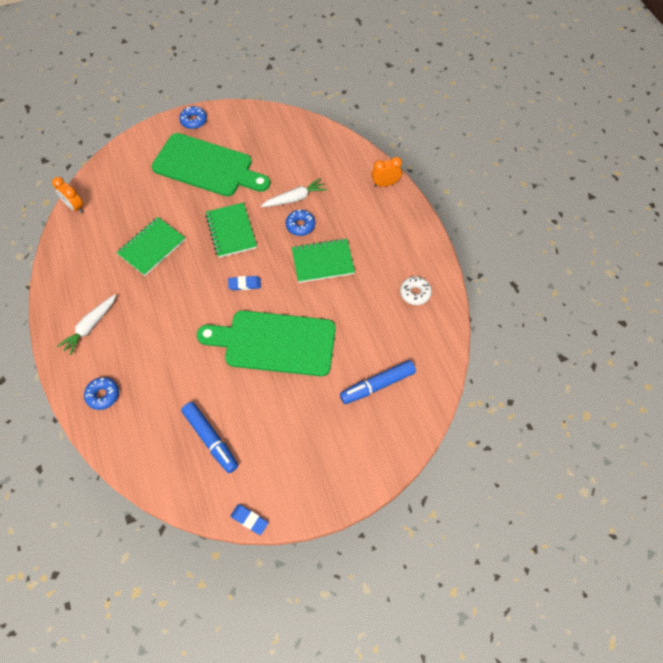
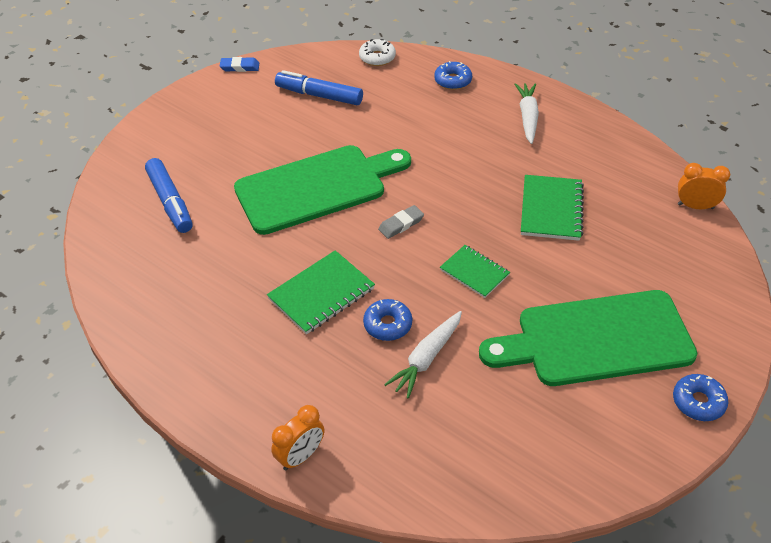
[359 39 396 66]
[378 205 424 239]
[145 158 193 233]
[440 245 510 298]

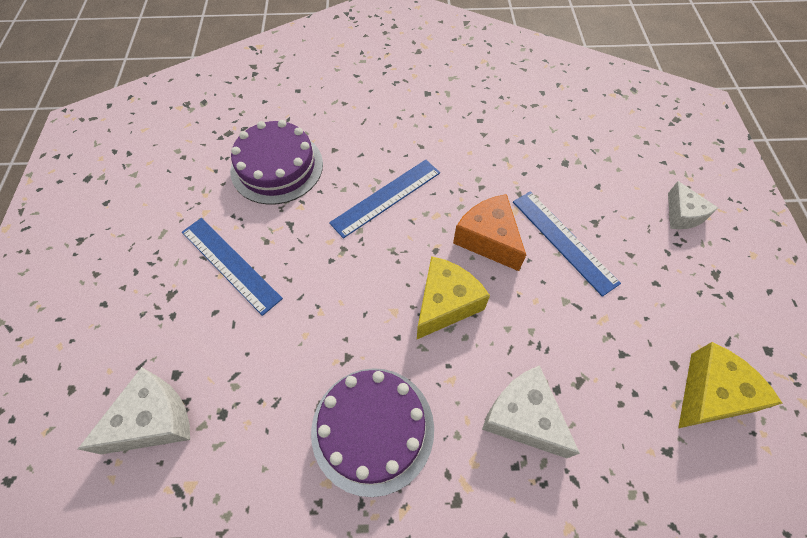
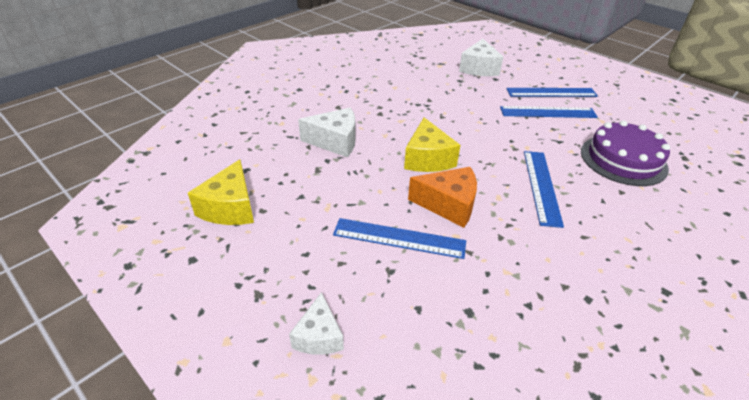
[311 368 434 497] (first image)
[506 88 598 97]
[289 292 344 355]

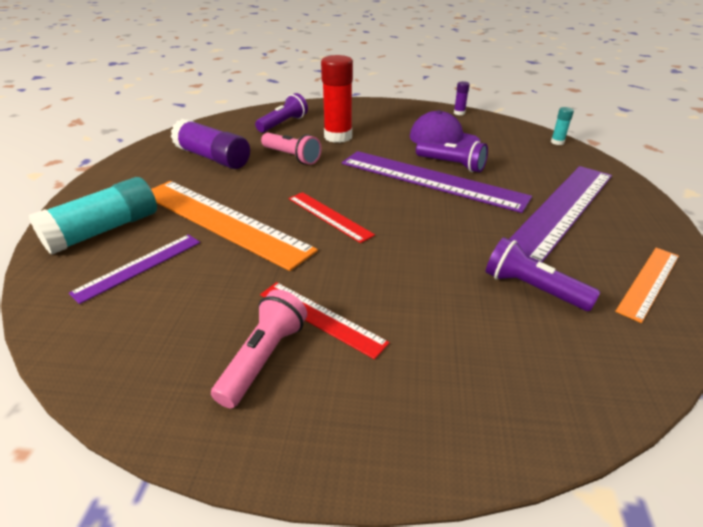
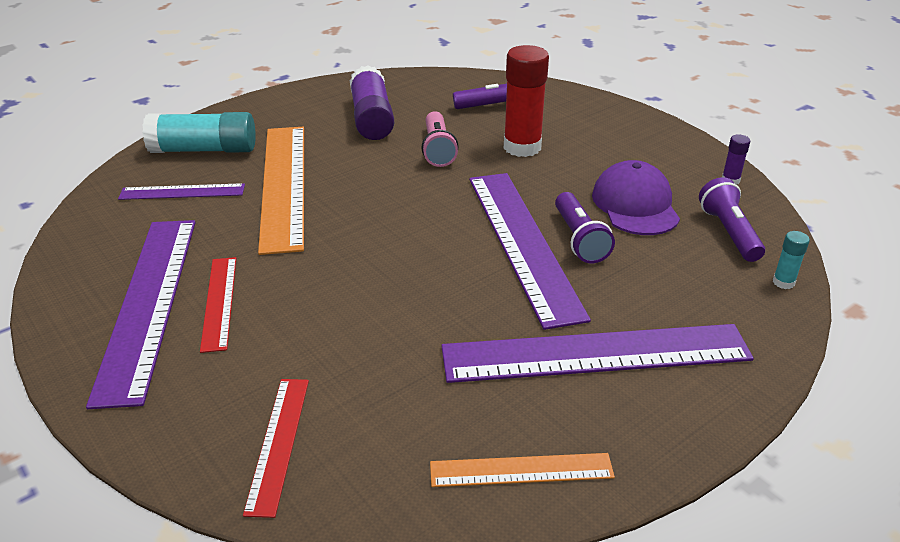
[243 379 309 518]
[699 177 765 262]
[86 220 196 409]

_____

Exercise requirements
Please retype the lines from the one containing "[145 158 193 233]" through the last line of the records above, exactly as written, and leave out any pictures.

Answer to the exercise
[145 158 193 233]
[440 245 510 298]

[311 368 434 497] (first image)
[506 88 598 97]
[289 292 344 355]

[243 379 309 518]
[699 177 765 262]
[86 220 196 409]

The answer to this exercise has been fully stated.